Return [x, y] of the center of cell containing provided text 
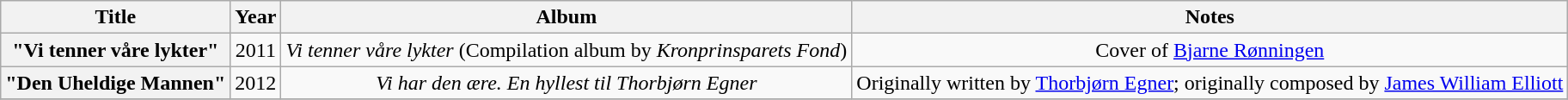
2011 [256, 50]
Originally written by Thorbjørn Egner; originally composed by James William Elliott [1210, 83]
"Vi tenner våre lykter" [115, 50]
2012 [256, 83]
Album [567, 17]
Cover of Bjarne Rønningen [1210, 50]
Vi har den ære. En hyllest til Thorbjørn Egner [567, 83]
Notes [1210, 17]
"Den Uheldige Mannen" [115, 83]
Vi tenner våre lykter (Compilation album by Kronprinsparets Fond) [567, 50]
Title [115, 17]
Year [256, 17]
Locate the cell with the specified text and output its (X, Y) center coordinate. 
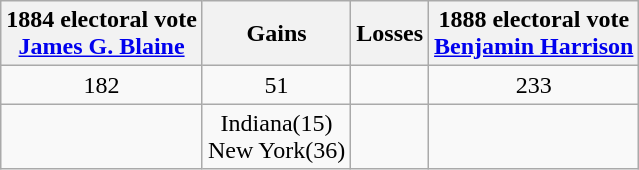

→ What is needed: Copy the data above word for word, line by line, and leave out the pictures.

→ Solution to the exercise:
Return [x, y] of the center of cell containing provided text 
2011 [256, 50]
Originally written by Thorbjørn Egner; originally composed by James William Elliott [1210, 83]
"Vi tenner våre lykter" [115, 50]
2012 [256, 83]
Album [567, 17]
Cover of Bjarne Rønningen [1210, 50]
Vi har den ære. En hyllest til Thorbjørn Egner [567, 83]
Notes [1210, 17]
"Den Uheldige Mannen" [115, 83]
Vi tenner våre lykter (Compilation album by Kronprinsparets Fond) [567, 50]
Title [115, 17]
Year [256, 17]
Locate the cell with the specified text and output its (X, Y) center coordinate. 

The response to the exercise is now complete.